◆ WHAT THE TASK ASKS ◆
Search each line below for "green", then return the lines where it appears.

◆ GIVEN RECORDS ◆

• • • • • • •

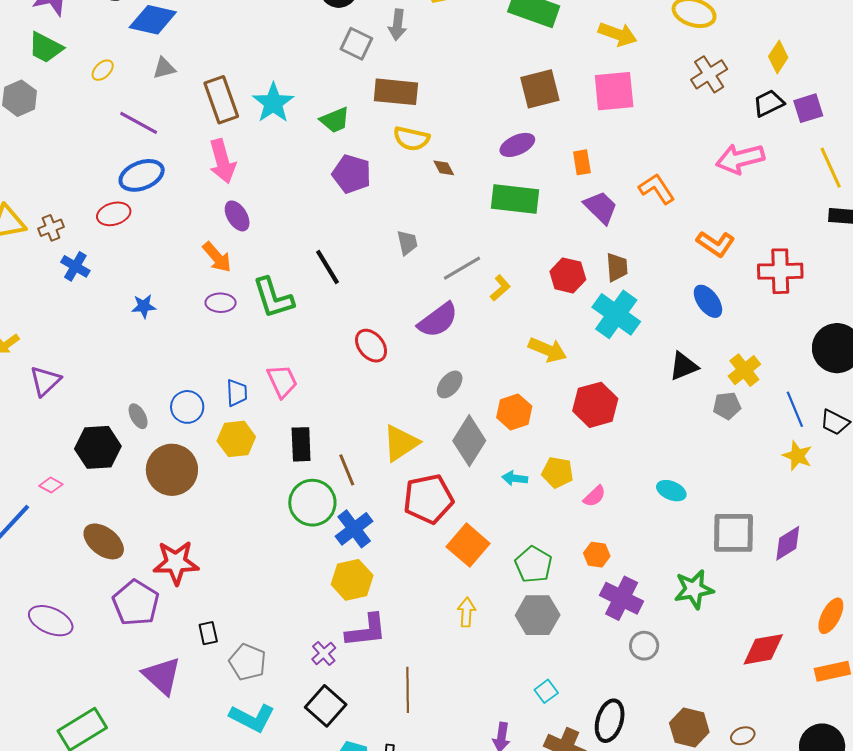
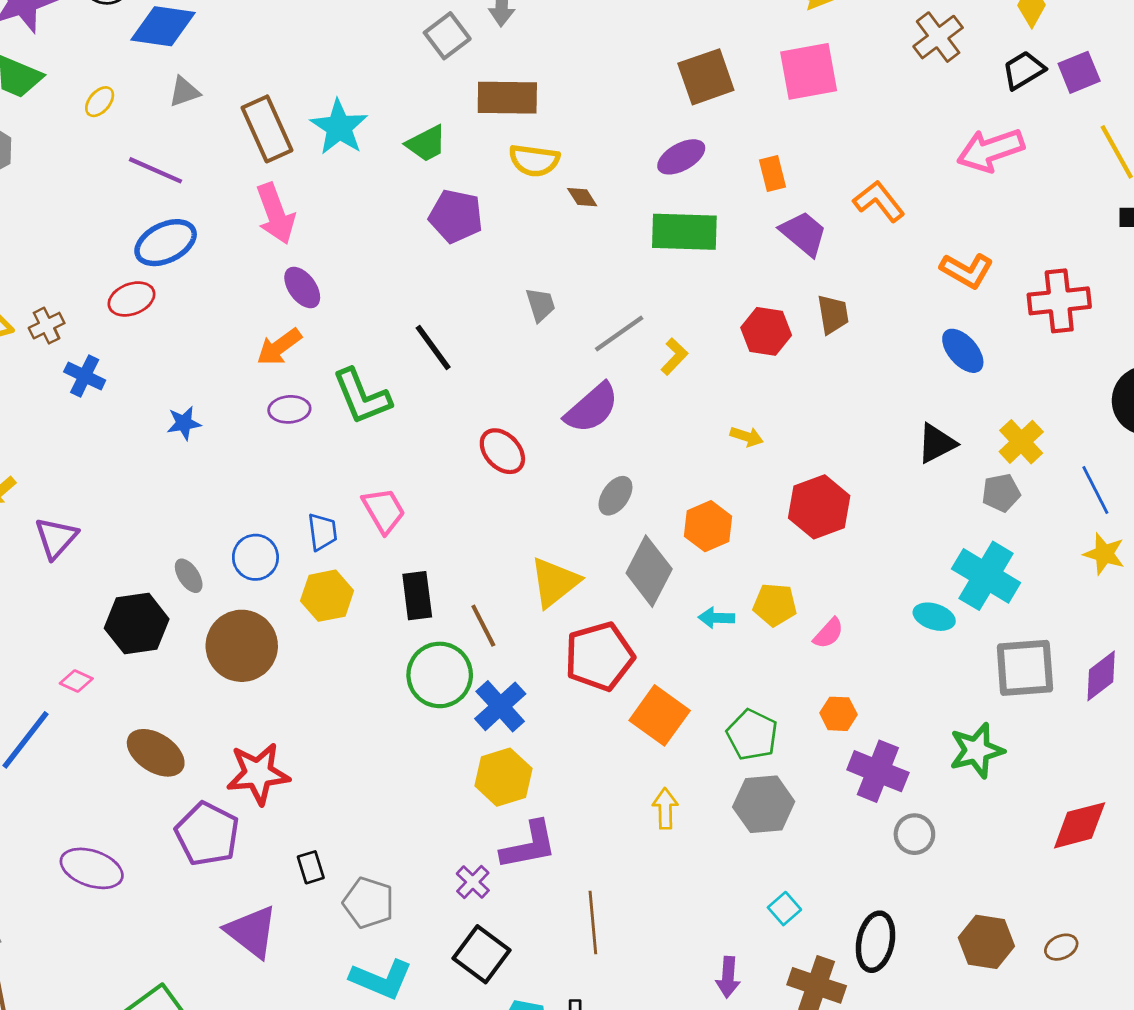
gray square: (356, 44) -> (447, 36), turned 32
orange arrow: (217, 257) -> (279, 347), turned 100
cyan cross: (616, 314) -> (986, 576), moved
yellow arrow: (547, 350) -> (747, 437), size x0.6

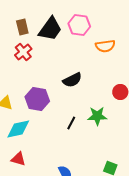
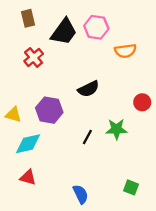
brown rectangle: (22, 27) -> (28, 18), moved

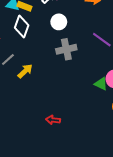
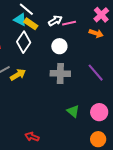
yellow arrow: (25, 71) -> (18, 75), moved
green triangle: (101, 84) -> (73, 111), moved

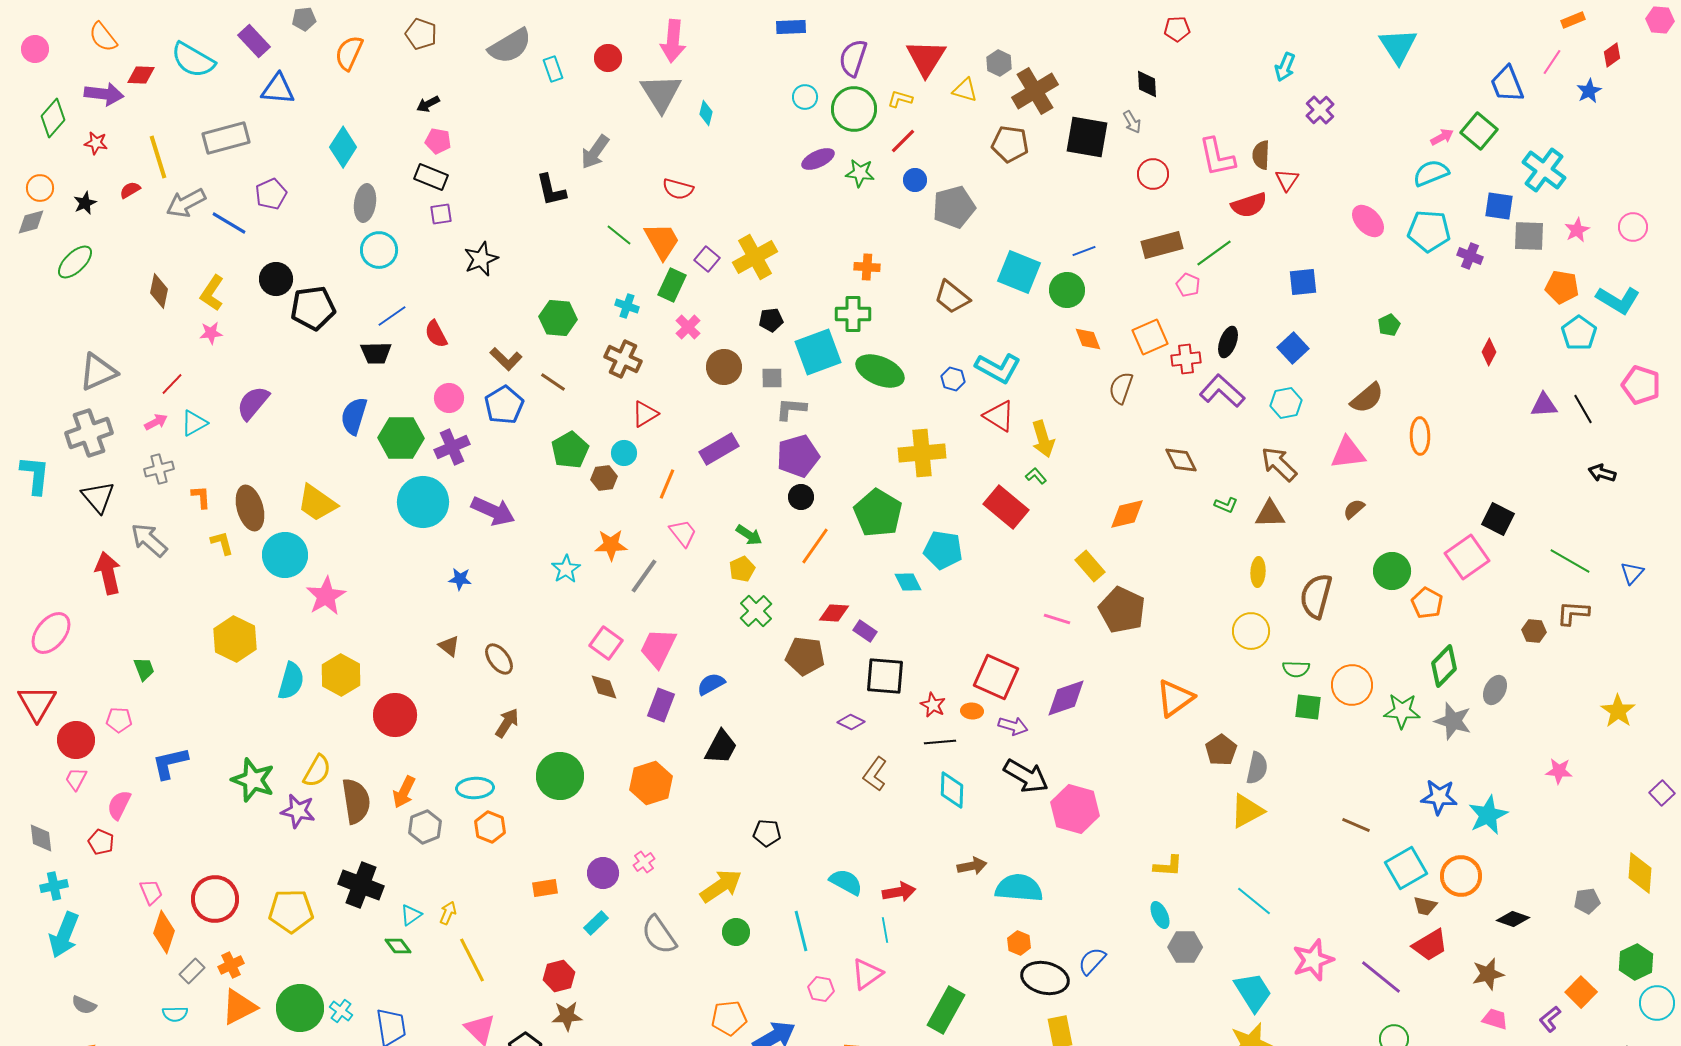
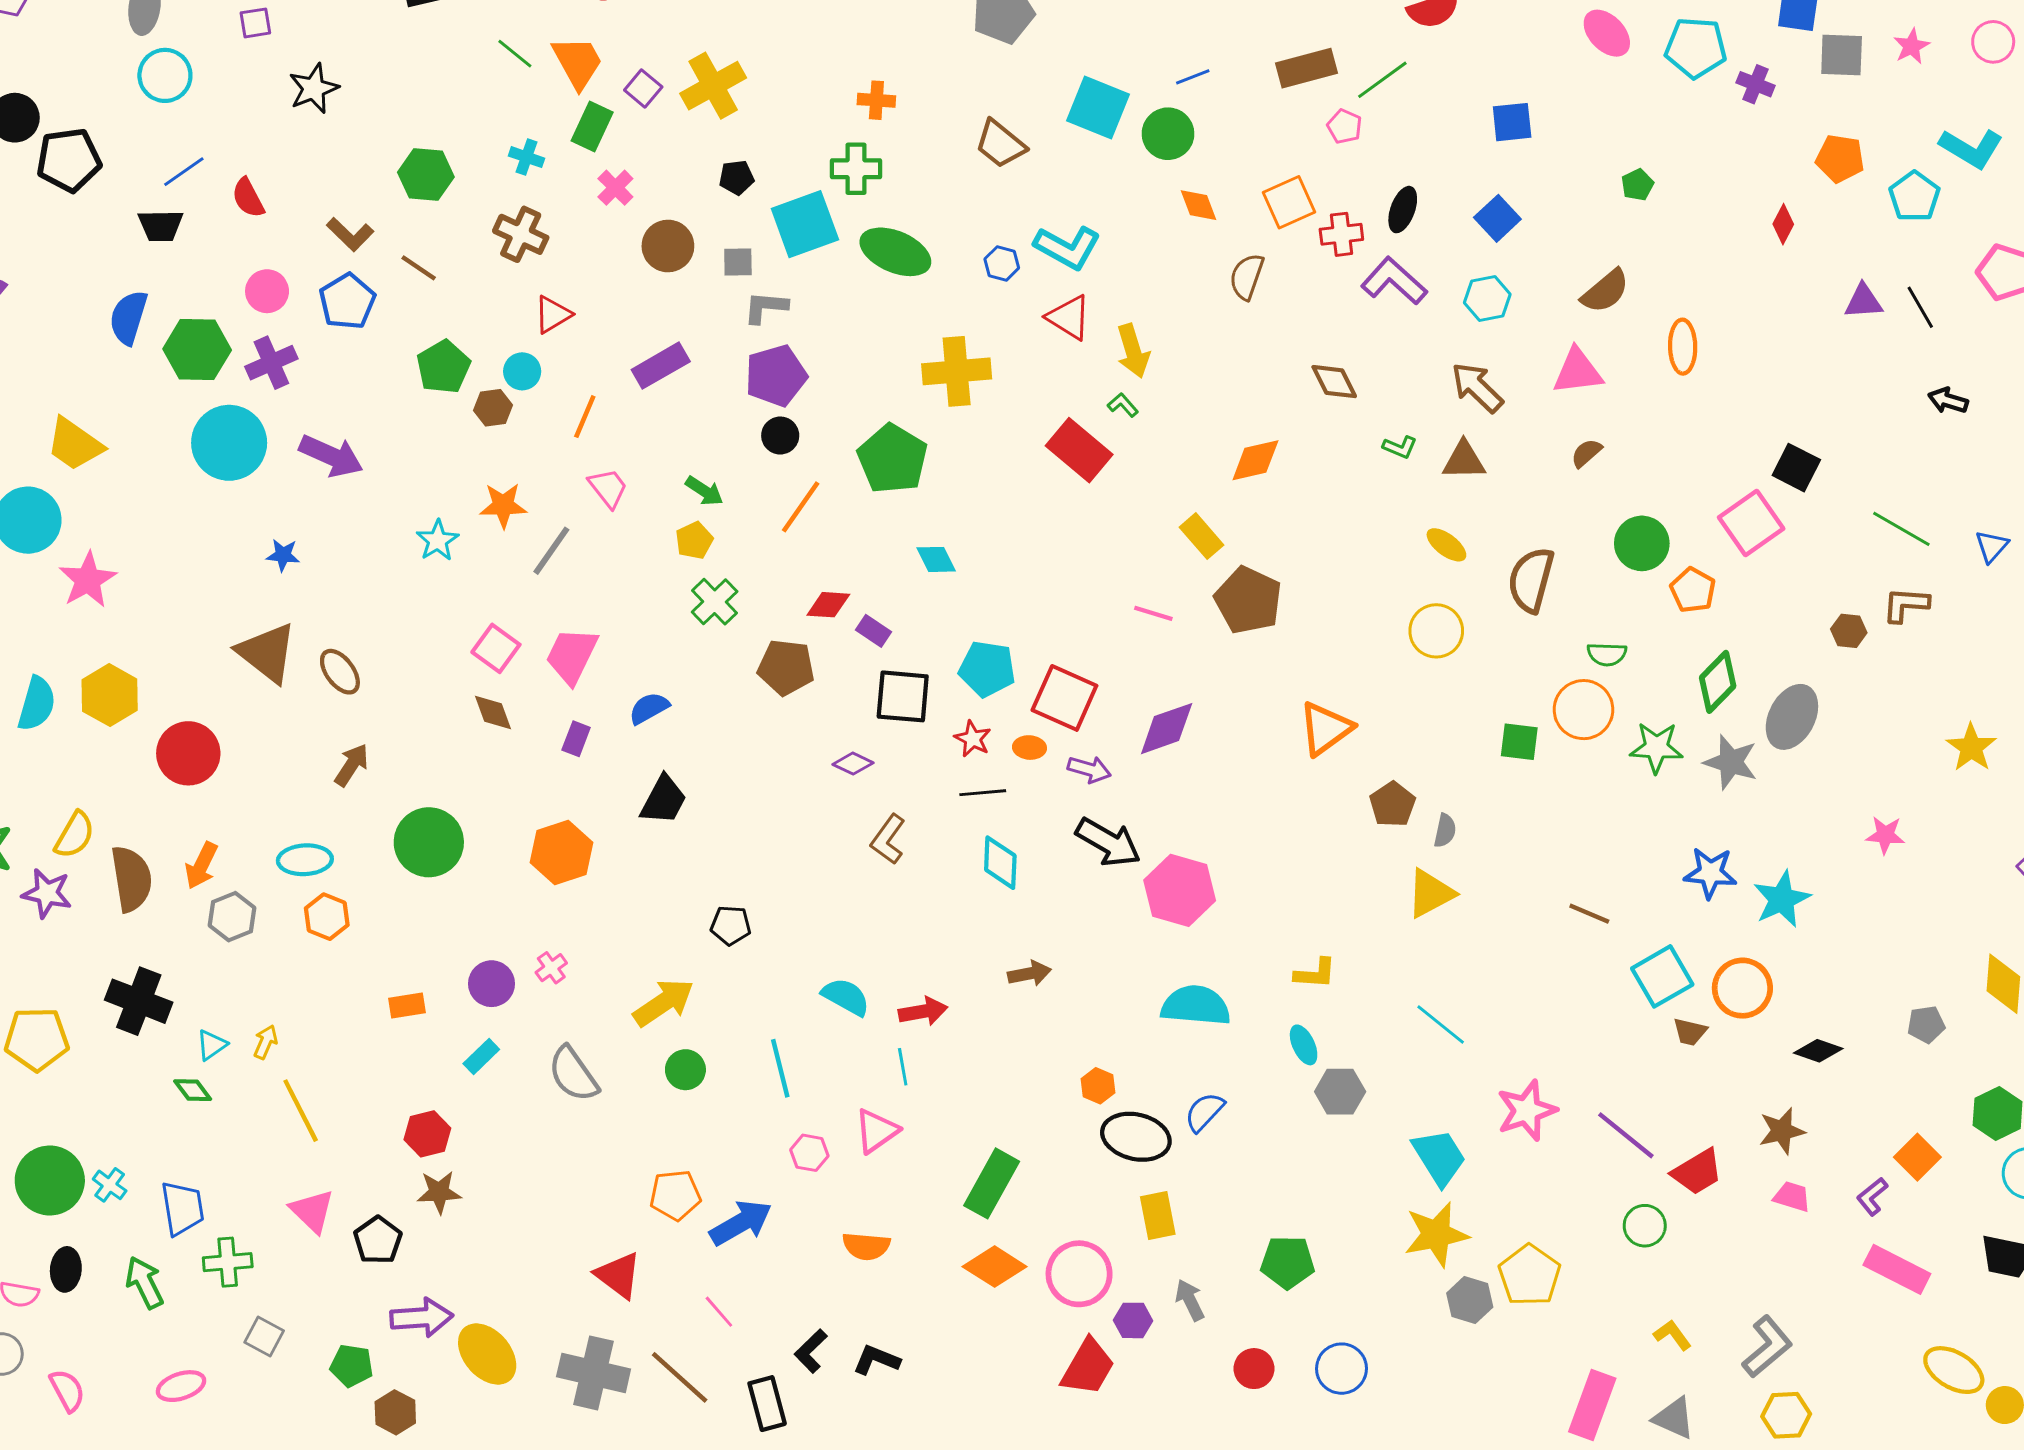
orange pentagon: (1562, 287) -> (1840, 159), moved
cyan pentagon: (943, 550) -> (987, 669), moved
yellow ellipse: (1258, 572) -> (1446, 545), turned -56
brown triangle: (449, 646) -> (267, 653), size x2.0
green semicircle: (1296, 669) -> (1607, 654), moved
gray ellipse: (1495, 690) -> (1792, 717), size x1.5
purple rectangle: (661, 705) -> (576, 739), size x0.7
gray semicircle: (1257, 768) -> (1445, 831), size x0.7
cyan semicircle: (1019, 888) -> (1196, 1006), moved
red trapezoid: (1430, 945) -> (1697, 1172), moved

• • • • • • •

◆ RESULT ◆
green triangle: (101, 84) -> (73, 111), moved
green semicircle: (1296, 669) -> (1607, 654), moved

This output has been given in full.